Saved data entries
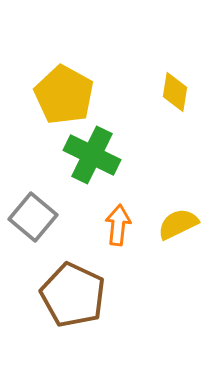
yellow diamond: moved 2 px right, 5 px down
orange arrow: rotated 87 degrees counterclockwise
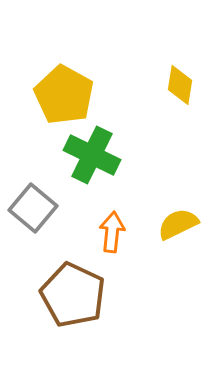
yellow diamond: moved 5 px right, 7 px up
gray square: moved 9 px up
orange arrow: moved 6 px left, 7 px down
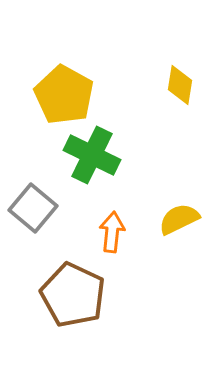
yellow semicircle: moved 1 px right, 5 px up
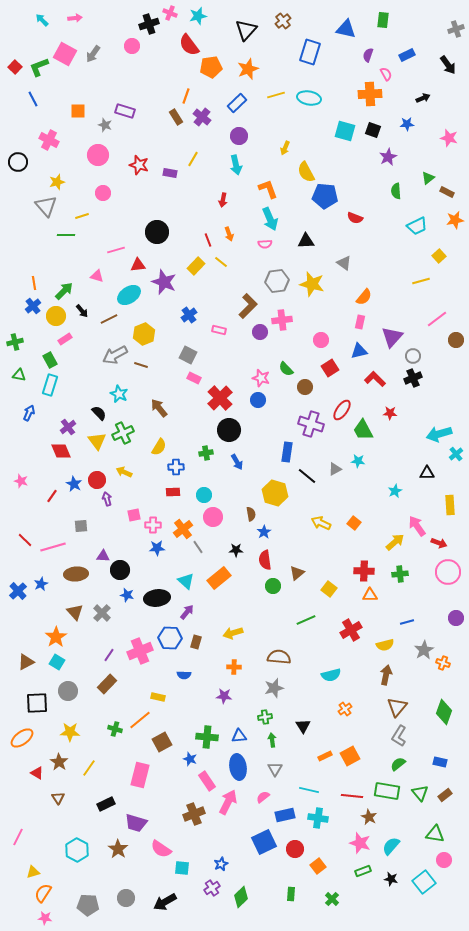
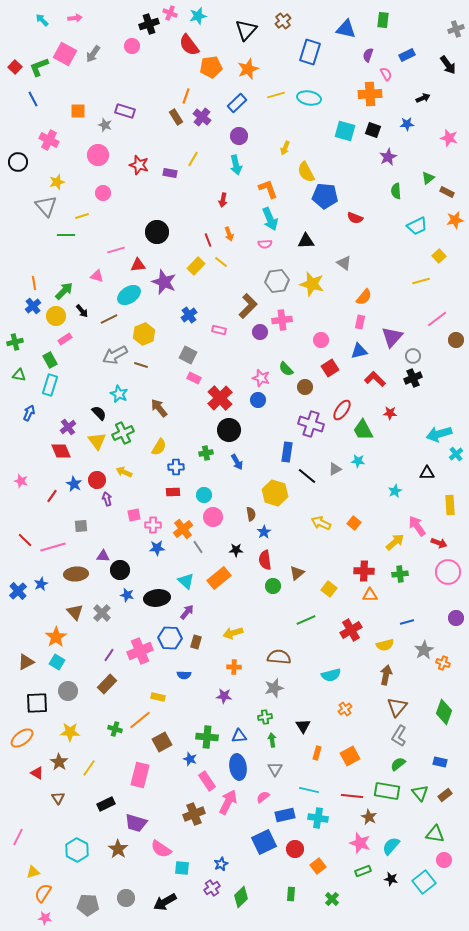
orange rectangle at (325, 756): moved 8 px left, 3 px up; rotated 48 degrees counterclockwise
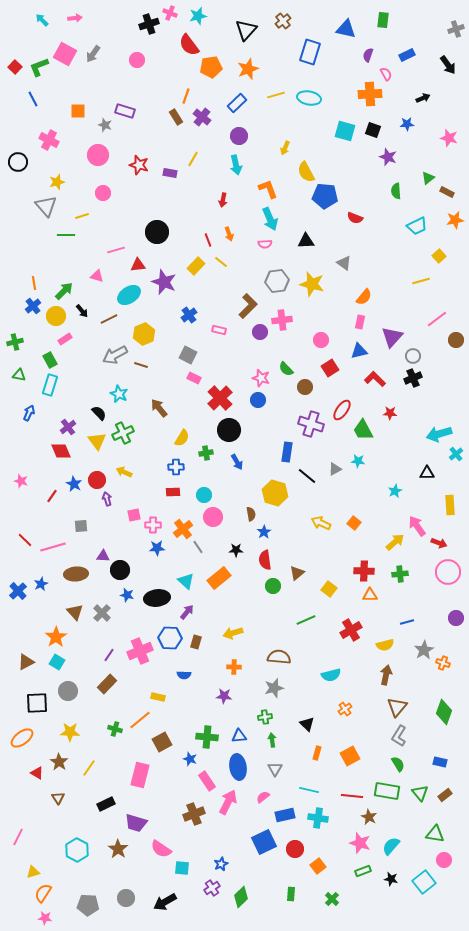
pink circle at (132, 46): moved 5 px right, 14 px down
purple star at (388, 157): rotated 24 degrees counterclockwise
yellow semicircle at (159, 447): moved 23 px right, 9 px up
black triangle at (303, 726): moved 4 px right, 2 px up; rotated 14 degrees counterclockwise
green semicircle at (398, 764): rotated 98 degrees clockwise
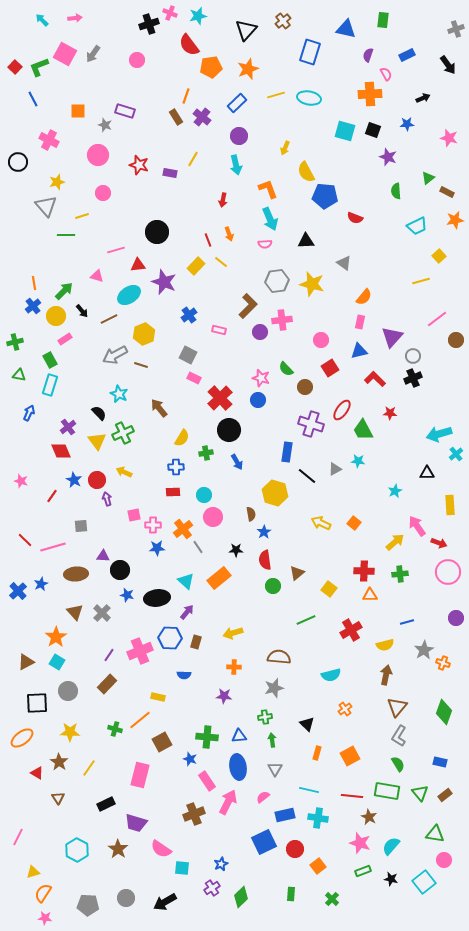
blue star at (74, 484): moved 4 px up
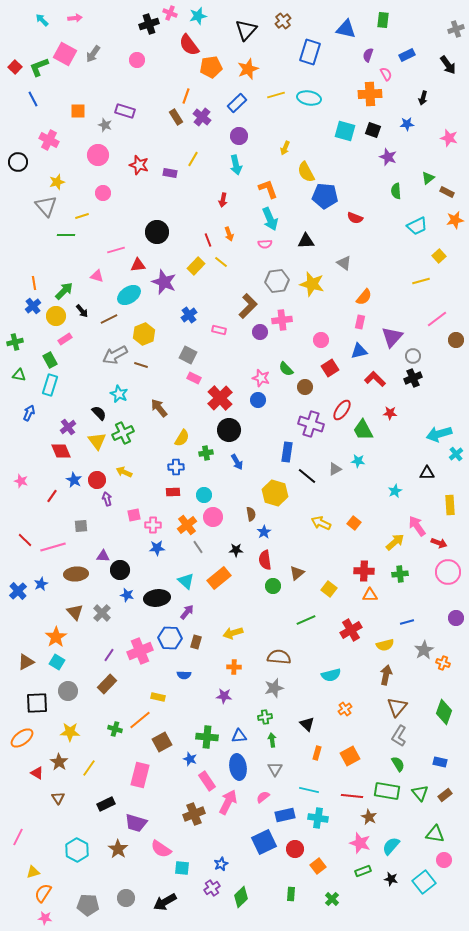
black arrow at (423, 98): rotated 128 degrees clockwise
orange cross at (183, 529): moved 4 px right, 4 px up
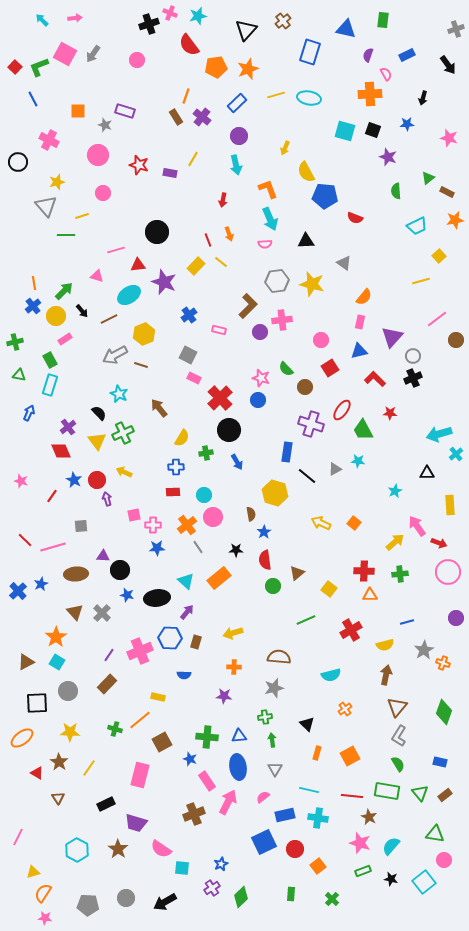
orange pentagon at (211, 67): moved 5 px right
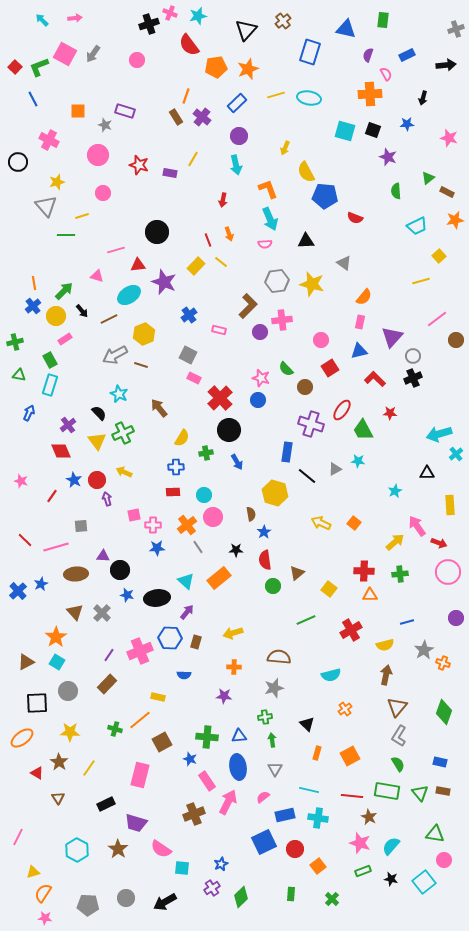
black arrow at (448, 65): moved 2 px left; rotated 60 degrees counterclockwise
purple cross at (68, 427): moved 2 px up
pink line at (53, 547): moved 3 px right
brown rectangle at (445, 795): moved 2 px left, 4 px up; rotated 48 degrees clockwise
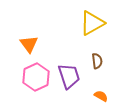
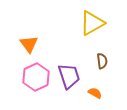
brown semicircle: moved 5 px right
orange semicircle: moved 6 px left, 3 px up
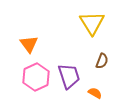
yellow triangle: rotated 32 degrees counterclockwise
brown semicircle: rotated 28 degrees clockwise
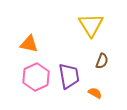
yellow triangle: moved 1 px left, 2 px down
orange triangle: rotated 42 degrees counterclockwise
purple trapezoid: rotated 8 degrees clockwise
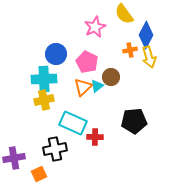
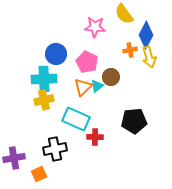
pink star: rotated 30 degrees clockwise
cyan rectangle: moved 3 px right, 4 px up
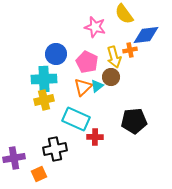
pink star: rotated 10 degrees clockwise
blue diamond: rotated 56 degrees clockwise
yellow arrow: moved 35 px left
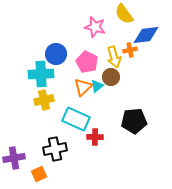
cyan cross: moved 3 px left, 5 px up
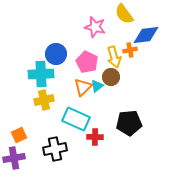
black pentagon: moved 5 px left, 2 px down
orange square: moved 20 px left, 39 px up
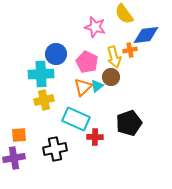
black pentagon: rotated 15 degrees counterclockwise
orange square: rotated 21 degrees clockwise
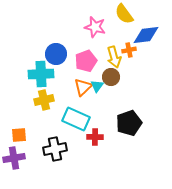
orange cross: moved 1 px left
pink pentagon: moved 1 px left, 1 px up; rotated 25 degrees clockwise
cyan triangle: rotated 16 degrees counterclockwise
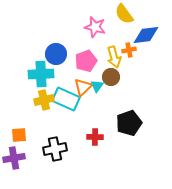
cyan rectangle: moved 10 px left, 20 px up
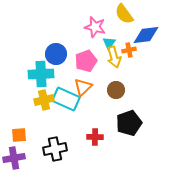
brown circle: moved 5 px right, 13 px down
cyan triangle: moved 12 px right, 43 px up
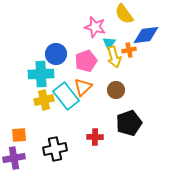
cyan rectangle: moved 3 px up; rotated 28 degrees clockwise
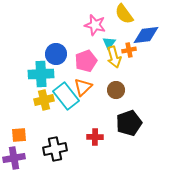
pink star: moved 2 px up
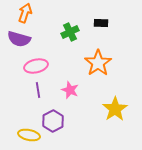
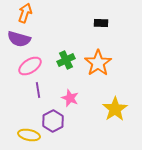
green cross: moved 4 px left, 28 px down
pink ellipse: moved 6 px left; rotated 20 degrees counterclockwise
pink star: moved 8 px down
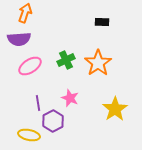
black rectangle: moved 1 px right, 1 px up
purple semicircle: rotated 20 degrees counterclockwise
purple line: moved 13 px down
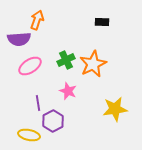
orange arrow: moved 12 px right, 7 px down
orange star: moved 5 px left, 1 px down; rotated 8 degrees clockwise
pink star: moved 2 px left, 7 px up
yellow star: rotated 25 degrees clockwise
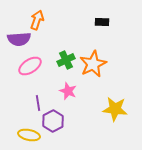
yellow star: rotated 15 degrees clockwise
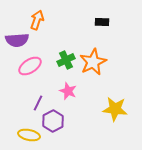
purple semicircle: moved 2 px left, 1 px down
orange star: moved 2 px up
purple line: rotated 35 degrees clockwise
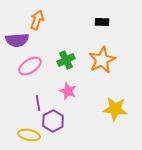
orange star: moved 9 px right, 2 px up
purple line: rotated 35 degrees counterclockwise
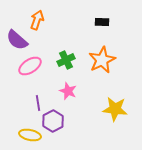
purple semicircle: rotated 45 degrees clockwise
yellow ellipse: moved 1 px right
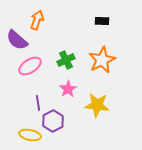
black rectangle: moved 1 px up
pink star: moved 2 px up; rotated 18 degrees clockwise
yellow star: moved 18 px left, 4 px up
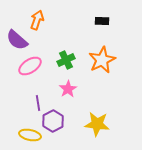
yellow star: moved 19 px down
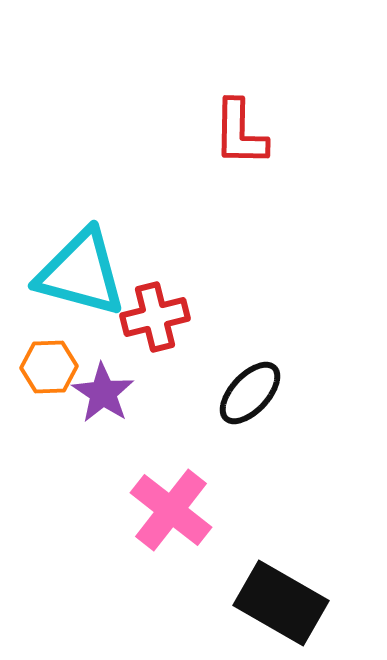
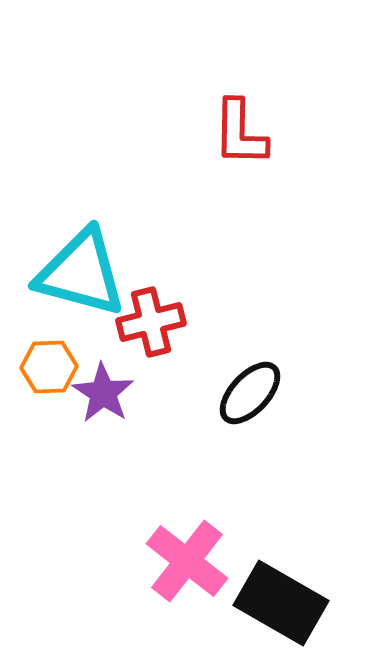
red cross: moved 4 px left, 5 px down
pink cross: moved 16 px right, 51 px down
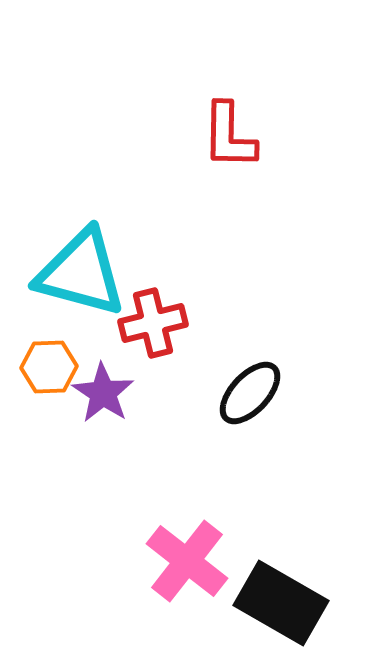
red L-shape: moved 11 px left, 3 px down
red cross: moved 2 px right, 1 px down
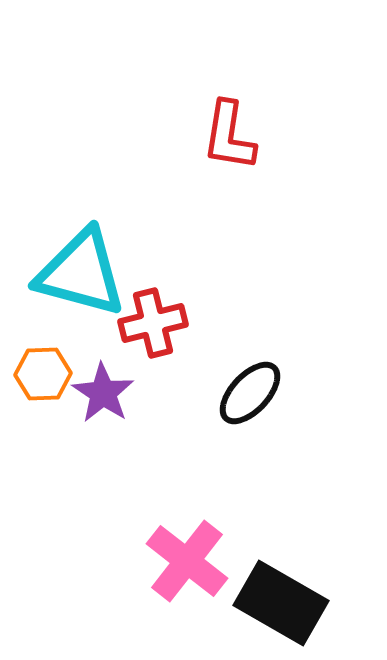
red L-shape: rotated 8 degrees clockwise
orange hexagon: moved 6 px left, 7 px down
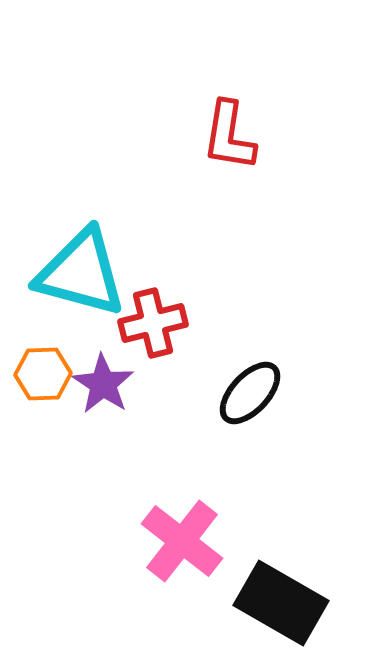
purple star: moved 9 px up
pink cross: moved 5 px left, 20 px up
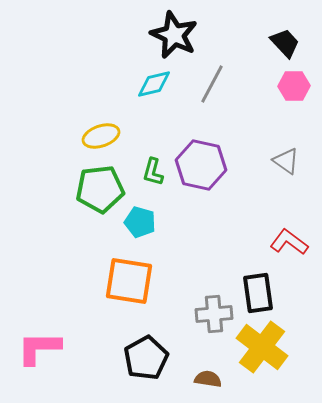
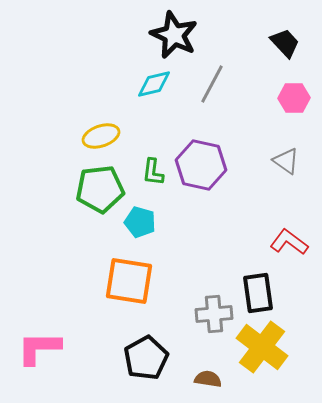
pink hexagon: moved 12 px down
green L-shape: rotated 8 degrees counterclockwise
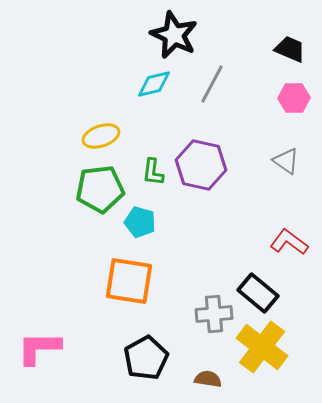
black trapezoid: moved 5 px right, 6 px down; rotated 24 degrees counterclockwise
black rectangle: rotated 42 degrees counterclockwise
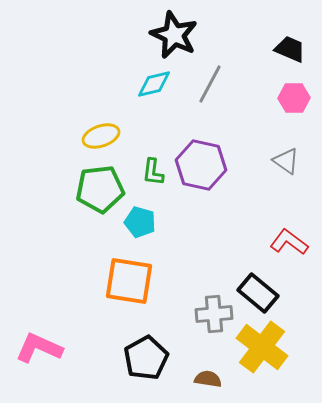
gray line: moved 2 px left
pink L-shape: rotated 24 degrees clockwise
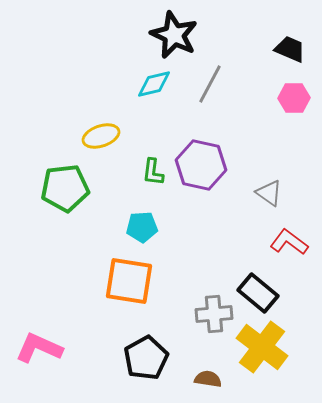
gray triangle: moved 17 px left, 32 px down
green pentagon: moved 35 px left, 1 px up
cyan pentagon: moved 2 px right, 5 px down; rotated 20 degrees counterclockwise
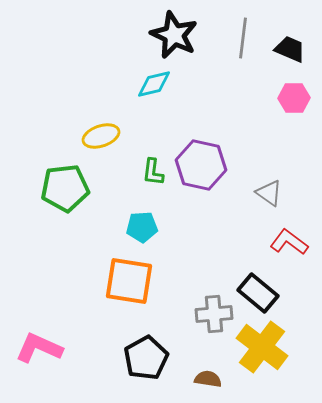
gray line: moved 33 px right, 46 px up; rotated 21 degrees counterclockwise
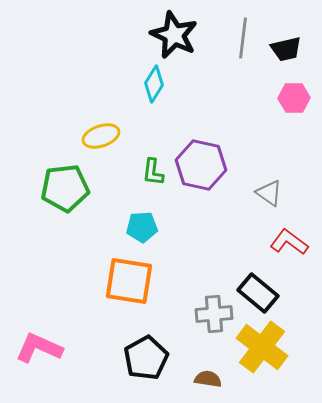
black trapezoid: moved 4 px left; rotated 144 degrees clockwise
cyan diamond: rotated 45 degrees counterclockwise
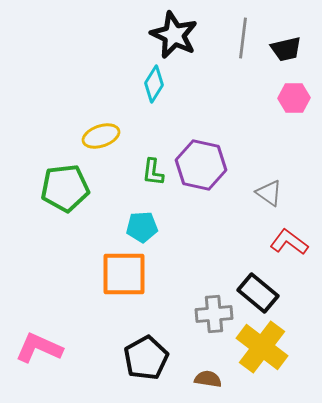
orange square: moved 5 px left, 7 px up; rotated 9 degrees counterclockwise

GOAL OF THE EXERCISE ▸ Rewrite the records from the line with "purple semicircle: rotated 45" through the line with "red cross: moved 2 px right, 1 px down", swapping "yellow star" for "gold star" and keeping everything else the same. Leave the pictures out.

TASK ANSWER ▸
purple semicircle: rotated 45 degrees clockwise
yellow ellipse: moved 1 px right
black rectangle: moved 1 px up
pink star: moved 2 px up; rotated 18 degrees clockwise
gold star: moved 18 px left, 4 px up
gold star: moved 19 px down
red cross: moved 4 px left, 5 px down
pink cross: moved 16 px right, 51 px down
red L-shape: moved 11 px left, 3 px down
red cross: moved 2 px right, 1 px down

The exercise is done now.